Top of SUPPLIED RECORDS

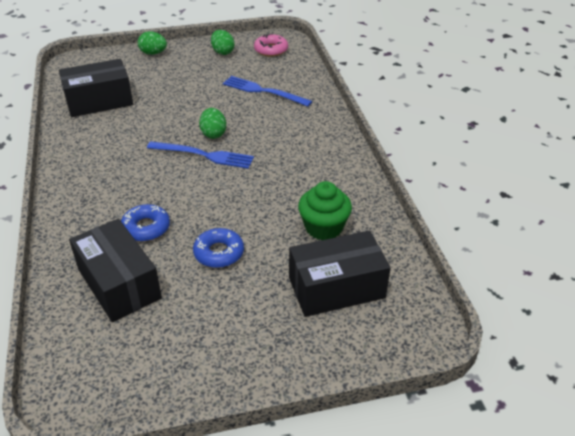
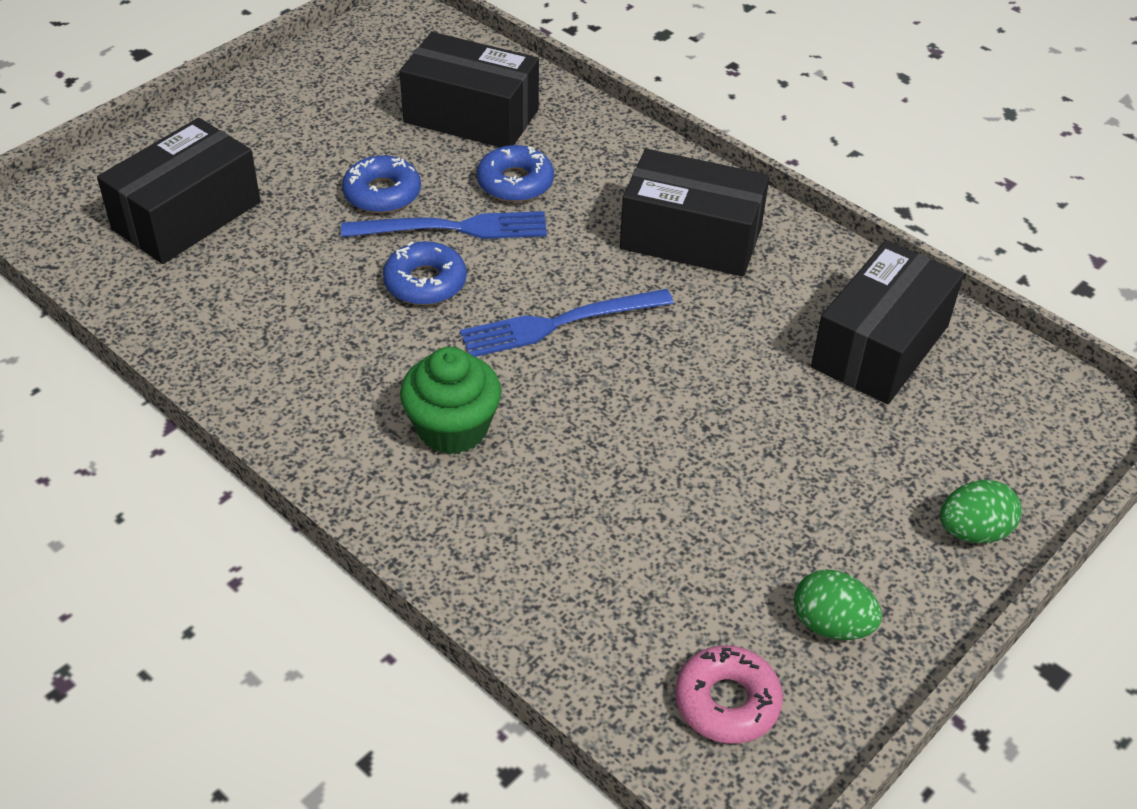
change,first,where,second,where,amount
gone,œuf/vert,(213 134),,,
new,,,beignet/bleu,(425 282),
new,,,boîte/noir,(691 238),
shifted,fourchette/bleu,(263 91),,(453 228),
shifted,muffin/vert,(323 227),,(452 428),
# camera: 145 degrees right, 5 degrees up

Bottom of SUPPLIED RECORDS

*WHAT YOU NEED TO DO*
Please state how many lines of the material contain the word "bleu", giving the number alone.

*EXPECTED OUTPUT*
2